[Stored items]
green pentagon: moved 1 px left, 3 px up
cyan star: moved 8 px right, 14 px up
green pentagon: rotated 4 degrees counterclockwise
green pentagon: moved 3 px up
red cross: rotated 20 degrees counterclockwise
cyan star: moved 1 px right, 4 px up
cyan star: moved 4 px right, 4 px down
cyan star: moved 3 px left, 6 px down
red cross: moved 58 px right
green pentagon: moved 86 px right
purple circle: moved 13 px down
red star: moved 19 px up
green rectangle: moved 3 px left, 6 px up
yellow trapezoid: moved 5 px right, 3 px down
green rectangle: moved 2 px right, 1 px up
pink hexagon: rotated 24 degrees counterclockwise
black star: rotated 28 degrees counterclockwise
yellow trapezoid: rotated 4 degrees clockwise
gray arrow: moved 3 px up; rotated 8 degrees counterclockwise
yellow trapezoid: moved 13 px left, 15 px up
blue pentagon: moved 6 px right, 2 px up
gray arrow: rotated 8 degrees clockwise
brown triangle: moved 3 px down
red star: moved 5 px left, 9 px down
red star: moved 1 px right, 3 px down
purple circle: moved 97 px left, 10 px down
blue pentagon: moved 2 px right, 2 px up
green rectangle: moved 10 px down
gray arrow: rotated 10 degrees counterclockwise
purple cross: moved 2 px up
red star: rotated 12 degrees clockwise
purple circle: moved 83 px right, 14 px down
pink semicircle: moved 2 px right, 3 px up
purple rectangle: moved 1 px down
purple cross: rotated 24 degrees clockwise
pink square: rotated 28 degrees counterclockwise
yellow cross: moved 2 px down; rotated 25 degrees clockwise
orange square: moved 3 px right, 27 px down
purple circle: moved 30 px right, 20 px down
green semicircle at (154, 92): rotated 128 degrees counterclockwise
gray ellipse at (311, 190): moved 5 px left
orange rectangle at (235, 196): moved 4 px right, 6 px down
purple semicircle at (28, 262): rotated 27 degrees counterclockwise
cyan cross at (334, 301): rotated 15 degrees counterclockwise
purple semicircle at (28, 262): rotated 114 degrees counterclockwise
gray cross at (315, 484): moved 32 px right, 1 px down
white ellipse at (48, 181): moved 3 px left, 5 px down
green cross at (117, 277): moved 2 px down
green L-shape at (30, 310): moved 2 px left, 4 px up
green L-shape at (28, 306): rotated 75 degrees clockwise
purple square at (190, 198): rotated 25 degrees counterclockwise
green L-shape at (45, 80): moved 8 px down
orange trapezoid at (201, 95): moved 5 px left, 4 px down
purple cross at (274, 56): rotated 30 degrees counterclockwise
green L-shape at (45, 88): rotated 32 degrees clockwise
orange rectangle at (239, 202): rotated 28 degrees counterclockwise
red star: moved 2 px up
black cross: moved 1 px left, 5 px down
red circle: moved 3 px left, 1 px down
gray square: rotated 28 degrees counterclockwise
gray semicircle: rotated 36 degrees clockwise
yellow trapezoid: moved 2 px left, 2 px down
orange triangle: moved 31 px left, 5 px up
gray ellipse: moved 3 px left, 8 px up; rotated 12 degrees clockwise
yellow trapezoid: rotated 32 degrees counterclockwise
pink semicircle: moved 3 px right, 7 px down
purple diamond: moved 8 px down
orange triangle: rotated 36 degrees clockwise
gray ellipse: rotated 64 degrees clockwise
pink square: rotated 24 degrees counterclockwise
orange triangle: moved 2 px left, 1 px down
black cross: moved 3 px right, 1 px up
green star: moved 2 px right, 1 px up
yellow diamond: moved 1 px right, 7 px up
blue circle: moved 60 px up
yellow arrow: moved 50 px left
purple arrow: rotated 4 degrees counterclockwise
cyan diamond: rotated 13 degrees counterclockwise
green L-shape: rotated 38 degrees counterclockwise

• _Set problem_
Can you give every line of the items above as a JSON list of strings, one string per line, with blank lines left out?

• _Exercise answer_
[
  "green pentagon: moved 1 px left, 3 px up",
  "cyan star: moved 8 px right, 14 px up",
  "green pentagon: rotated 4 degrees counterclockwise",
  "green pentagon: moved 3 px up",
  "red cross: rotated 20 degrees counterclockwise",
  "cyan star: moved 1 px right, 4 px up",
  "cyan star: moved 4 px right, 4 px down",
  "cyan star: moved 3 px left, 6 px down",
  "red cross: moved 58 px right",
  "green pentagon: moved 86 px right",
  "purple circle: moved 13 px down",
  "red star: moved 19 px up",
  "green rectangle: moved 3 px left, 6 px up",
  "yellow trapezoid: moved 5 px right, 3 px down",
  "green rectangle: moved 2 px right, 1 px up",
  "pink hexagon: rotated 24 degrees counterclockwise",
  "black star: rotated 28 degrees counterclockwise",
  "yellow trapezoid: rotated 4 degrees clockwise",
  "gray arrow: moved 3 px up; rotated 8 degrees counterclockwise",
  "yellow trapezoid: moved 13 px left, 15 px up",
  "blue pentagon: moved 6 px right, 2 px up",
  "gray arrow: rotated 8 degrees clockwise",
  "brown triangle: moved 3 px down",
  "red star: moved 5 px left, 9 px down",
  "red star: moved 1 px right, 3 px down",
  "purple circle: moved 97 px left, 10 px down",
  "blue pentagon: moved 2 px right, 2 px up",
  "green rectangle: moved 10 px down",
  "gray arrow: rotated 10 degrees counterclockwise",
  "purple cross: moved 2 px up",
  "red star: rotated 12 degrees clockwise",
  "purple circle: moved 83 px right, 14 px down",
  "pink semicircle: moved 2 px right, 3 px up",
  "purple rectangle: moved 1 px down",
  "purple cross: rotated 24 degrees clockwise",
  "pink square: rotated 28 degrees counterclockwise",
  "yellow cross: moved 2 px down; rotated 25 degrees clockwise",
  "orange square: moved 3 px right, 27 px down",
  "purple circle: moved 30 px right, 20 px down",
  "green semicircle at (154, 92): rotated 128 degrees counterclockwise",
  "gray ellipse at (311, 190): moved 5 px left",
  "orange rectangle at (235, 196): moved 4 px right, 6 px down",
  "purple semicircle at (28, 262): rotated 27 degrees counterclockwise",
  "cyan cross at (334, 301): rotated 15 degrees counterclockwise",
  "purple semicircle at (28, 262): rotated 114 degrees counterclockwise",
  "gray cross at (315, 484): moved 32 px right, 1 px down",
  "white ellipse at (48, 181): moved 3 px left, 5 px down",
  "green cross at (117, 277): moved 2 px down",
  "green L-shape at (30, 310): moved 2 px left, 4 px up",
  "green L-shape at (28, 306): rotated 75 degrees clockwise",
  "purple square at (190, 198): rotated 25 degrees counterclockwise",
  "green L-shape at (45, 80): moved 8 px down",
  "orange trapezoid at (201, 95): moved 5 px left, 4 px down",
  "purple cross at (274, 56): rotated 30 degrees counterclockwise",
  "green L-shape at (45, 88): rotated 32 degrees clockwise",
  "orange rectangle at (239, 202): rotated 28 degrees counterclockwise",
  "red star: moved 2 px up",
  "black cross: moved 1 px left, 5 px down",
  "red circle: moved 3 px left, 1 px down",
  "gray square: rotated 28 degrees counterclockwise",
  "gray semicircle: rotated 36 degrees clockwise",
  "yellow trapezoid: moved 2 px left, 2 px down",
  "orange triangle: moved 31 px left, 5 px up",
  "gray ellipse: moved 3 px left, 8 px up; rotated 12 degrees clockwise",
  "yellow trapezoid: rotated 32 degrees counterclockwise",
  "pink semicircle: moved 3 px right, 7 px down",
  "purple diamond: moved 8 px down",
  "orange triangle: rotated 36 degrees clockwise",
  "gray ellipse: rotated 64 degrees clockwise",
  "pink square: rotated 24 degrees counterclockwise",
  "orange triangle: moved 2 px left, 1 px down",
  "black cross: moved 3 px right, 1 px up",
  "green star: moved 2 px right, 1 px up",
  "yellow diamond: moved 1 px right, 7 px up",
  "blue circle: moved 60 px up",
  "yellow arrow: moved 50 px left",
  "purple arrow: rotated 4 degrees counterclockwise",
  "cyan diamond: rotated 13 degrees counterclockwise",
  "green L-shape: rotated 38 degrees counterclockwise"
]